= What is expected =
Please copy the records below word for word, leaving out the pictures.

= Material to process =
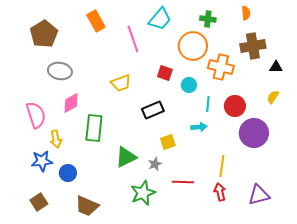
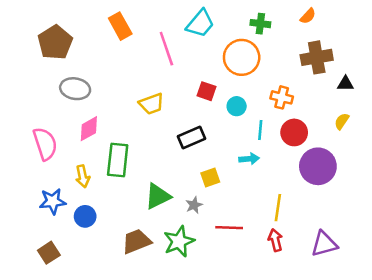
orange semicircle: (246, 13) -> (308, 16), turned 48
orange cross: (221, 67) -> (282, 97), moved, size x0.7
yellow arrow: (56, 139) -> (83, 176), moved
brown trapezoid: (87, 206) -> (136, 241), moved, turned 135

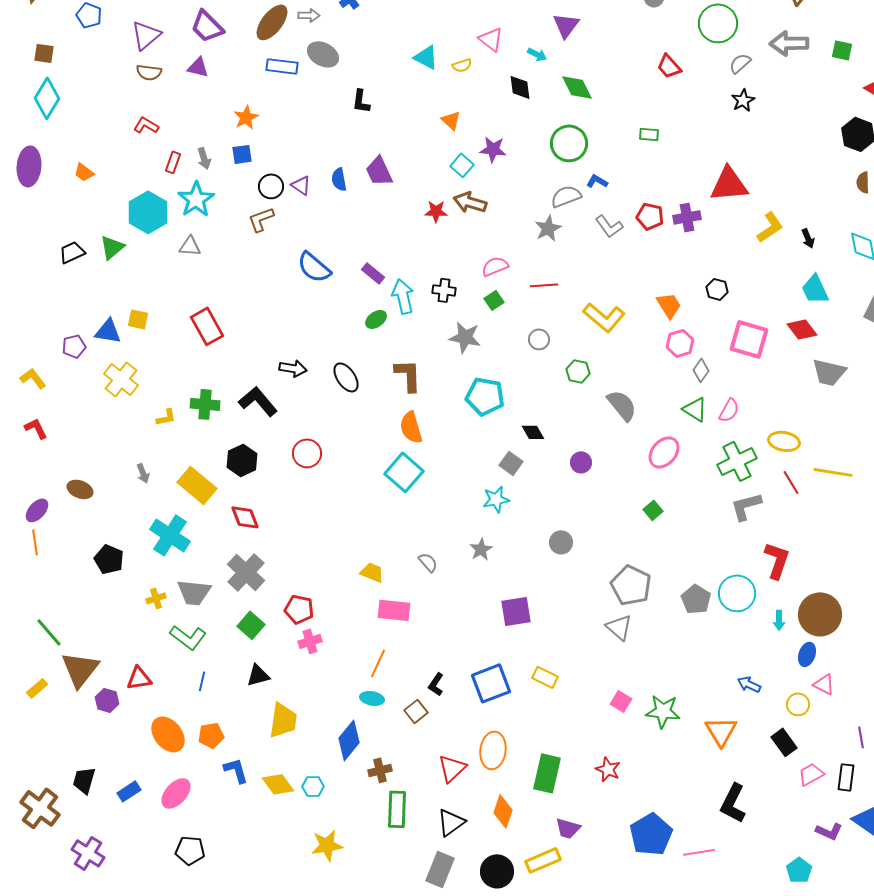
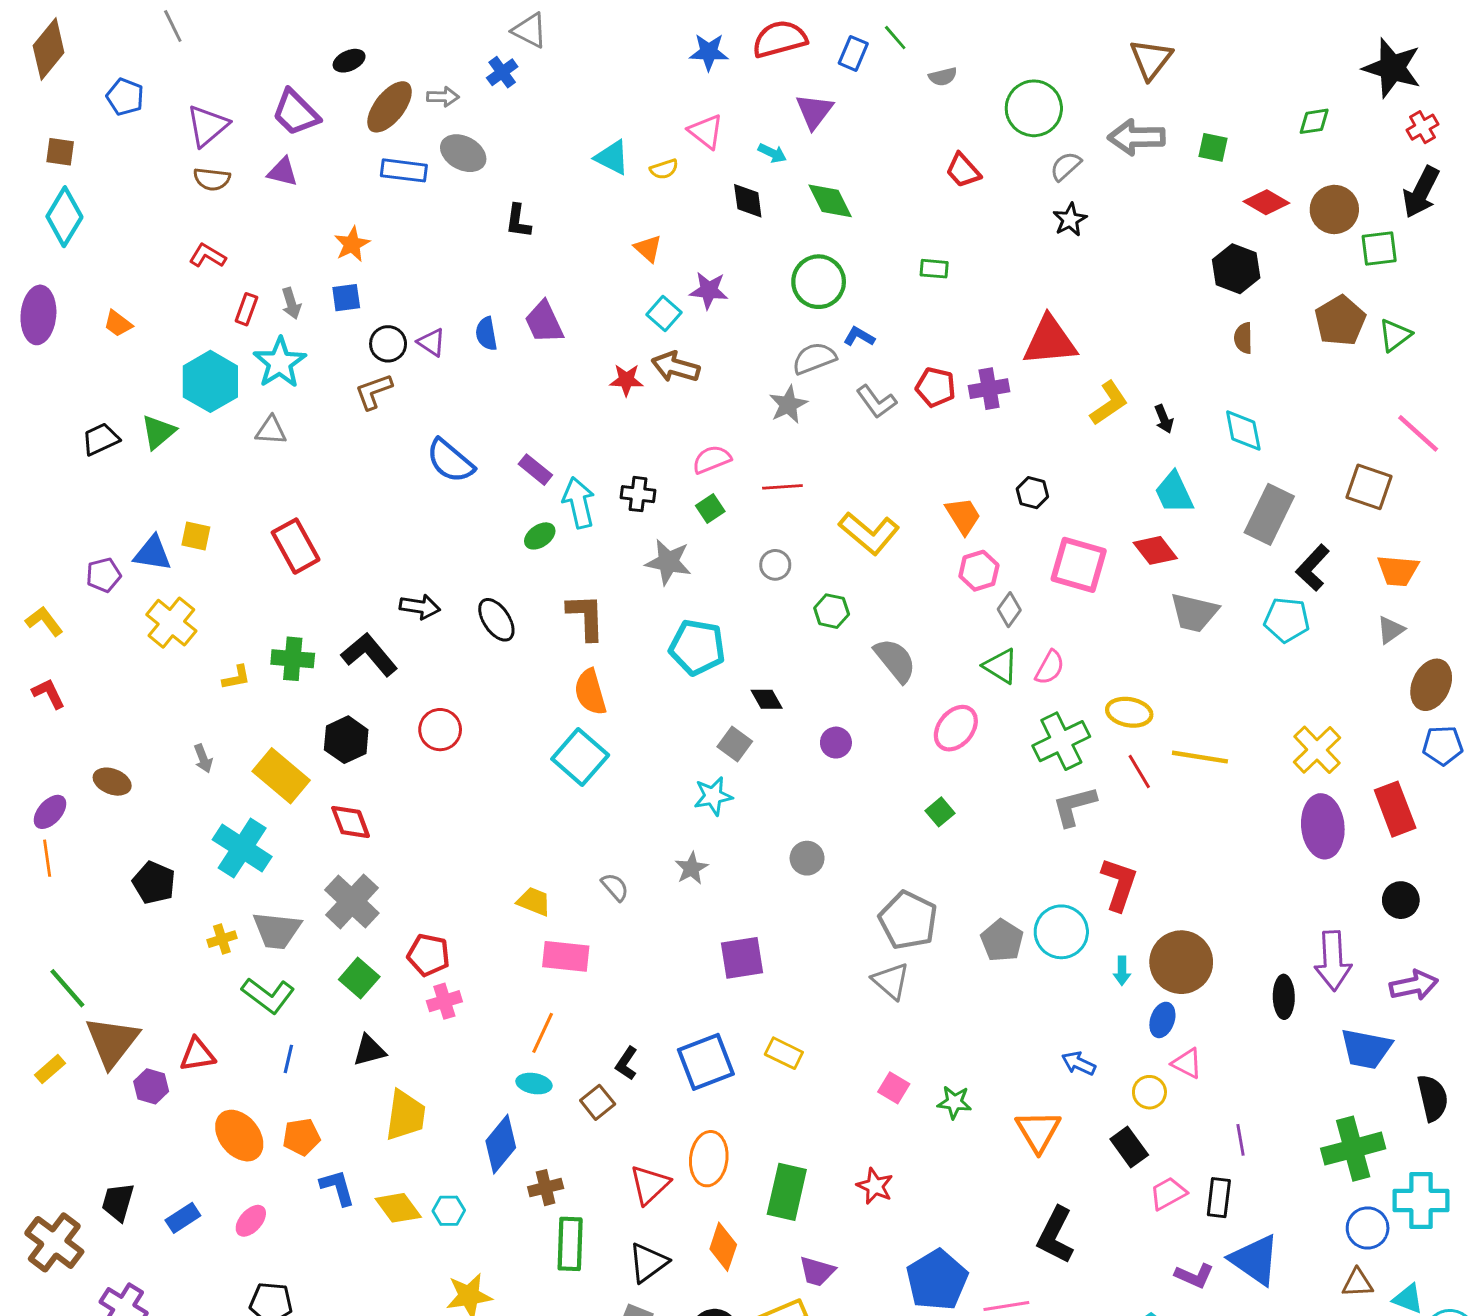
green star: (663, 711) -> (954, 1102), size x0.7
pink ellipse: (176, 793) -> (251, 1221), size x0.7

= Task response =
orange semicircle: (246, 13) -> (308, 16), turned 48
orange cross: (221, 67) -> (282, 97), moved, size x0.7
yellow arrow: (56, 139) -> (83, 176), moved
brown trapezoid: (87, 206) -> (136, 241), moved, turned 135

green star: (663, 711) -> (954, 1102), size x0.7
pink ellipse: (176, 793) -> (251, 1221), size x0.7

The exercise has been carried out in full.